The entries below need to be transcribed exactly, without their images.

[Start of Attachment]

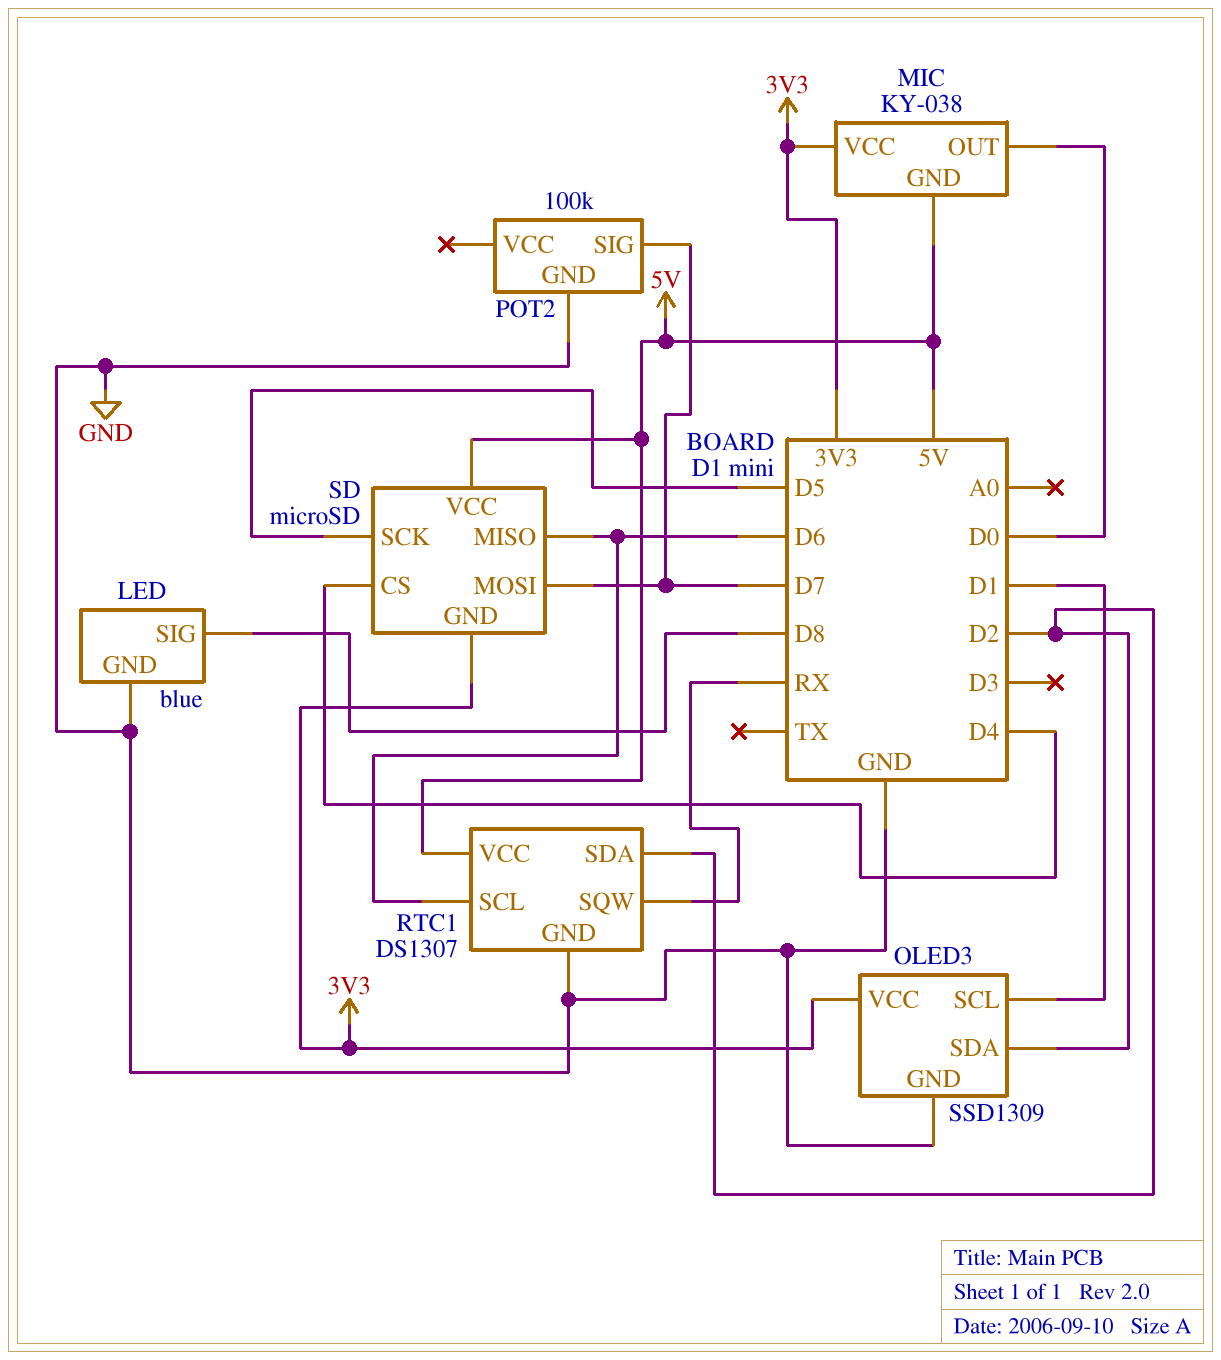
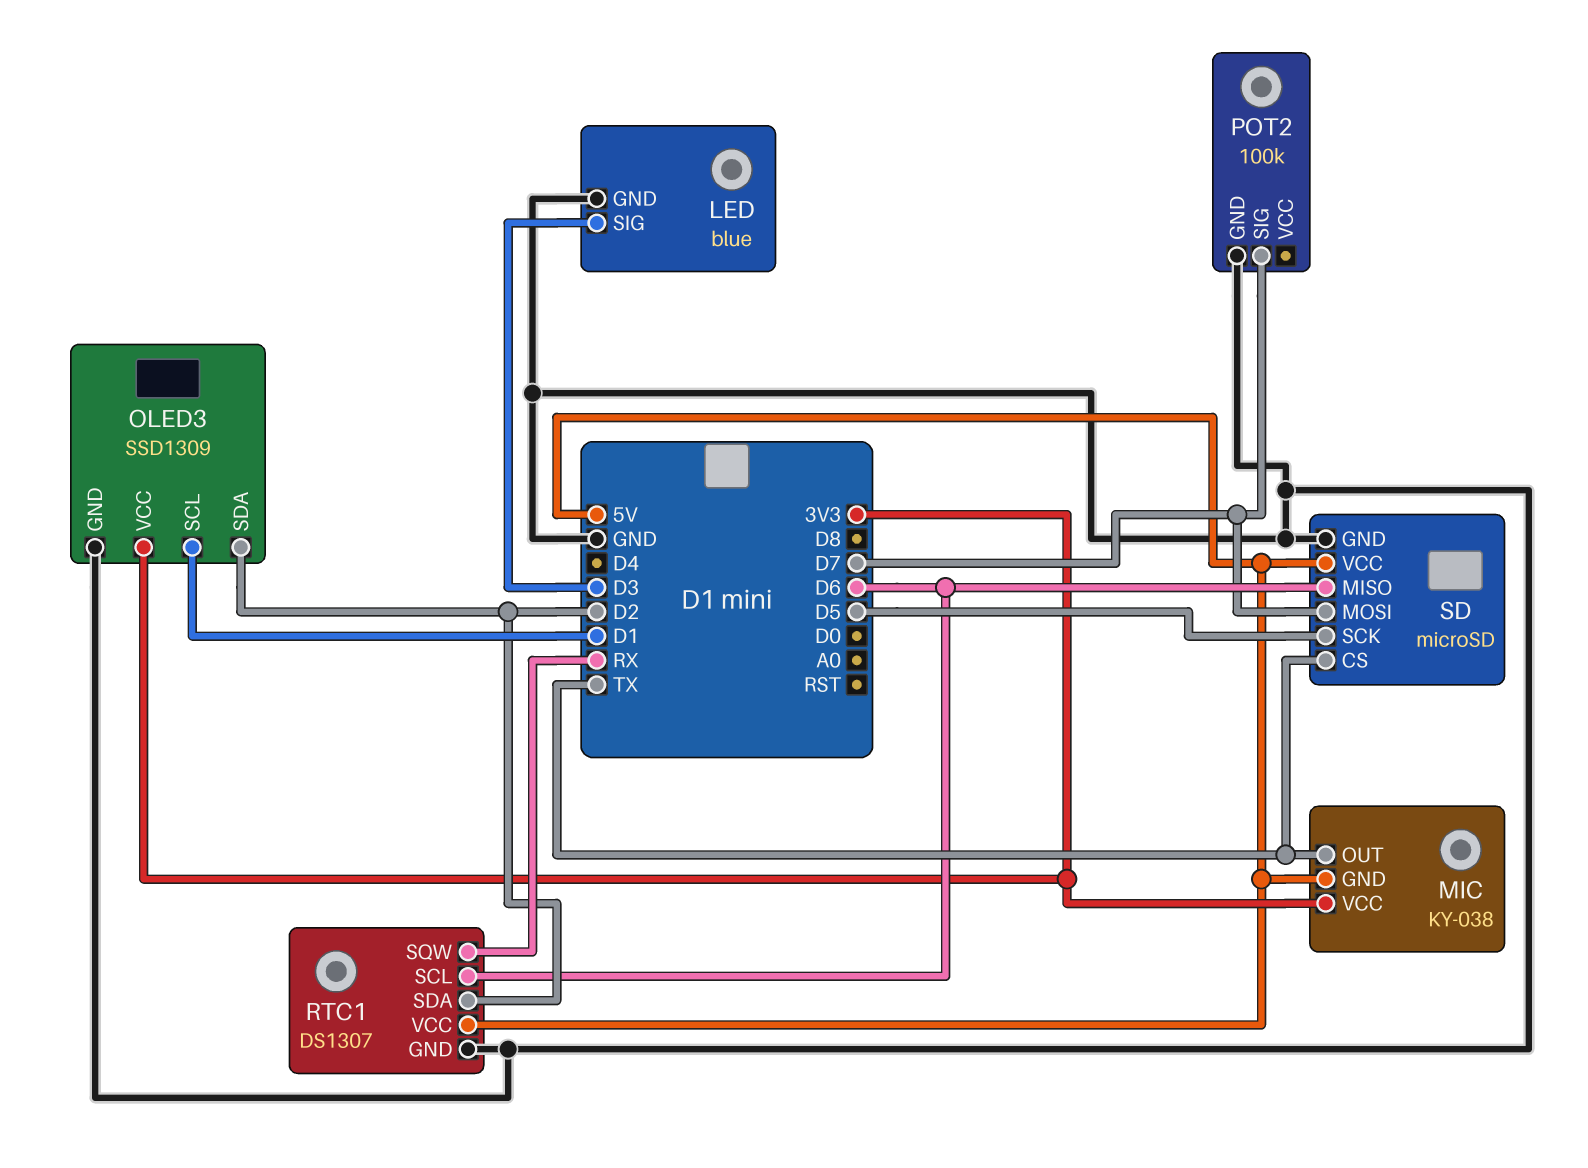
LED pin SIG: D8 -> D3
MIC pin OUT: D0 -> TX
SD pin CS: D4 -> TX
SD pin GND: 3V3 -> GND

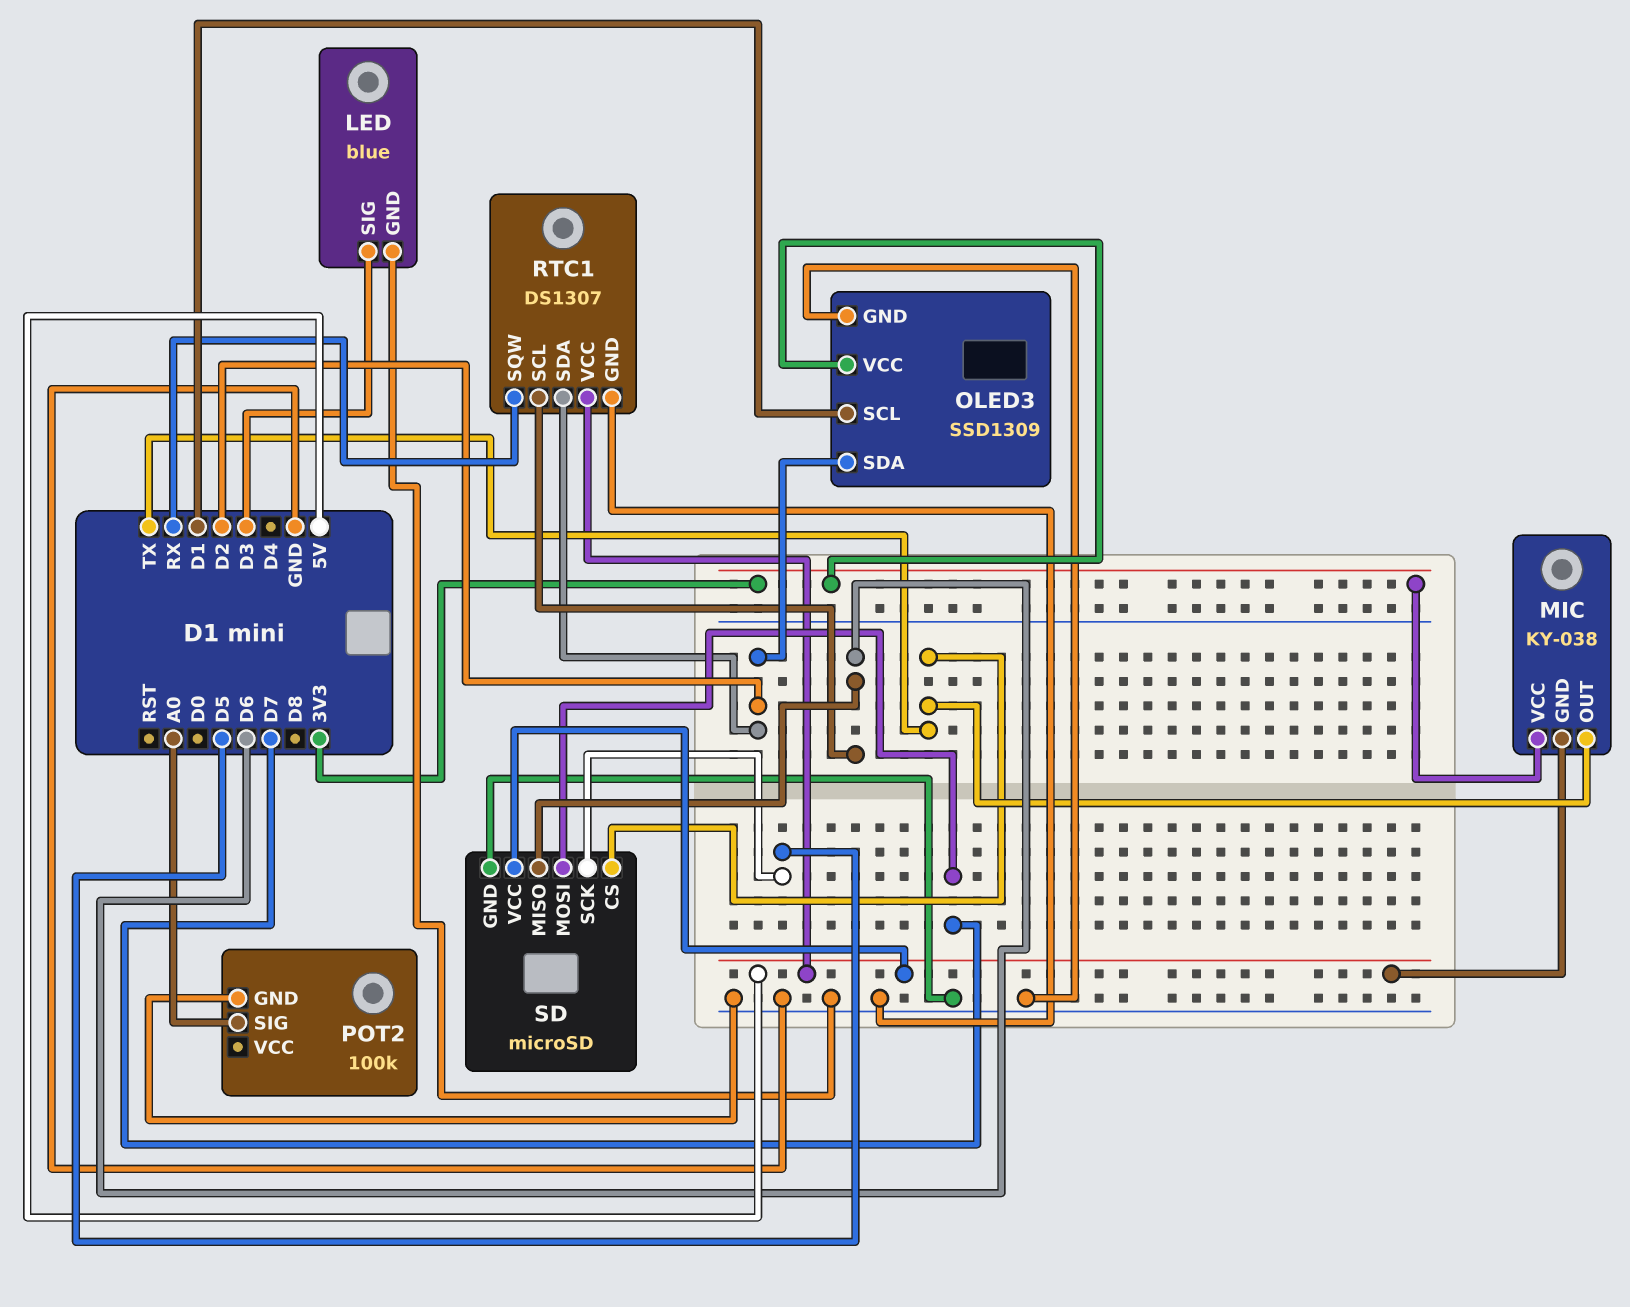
POT2 pin SIG: D7 -> A0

[End of Attachment]

### Answer below
LED pin SIG: D8 -> D3
MIC pin OUT: D0 -> TX
SD pin CS: D4 -> TX
SD pin GND: 3V3 -> GND

POT2 pin SIG: D7 -> A0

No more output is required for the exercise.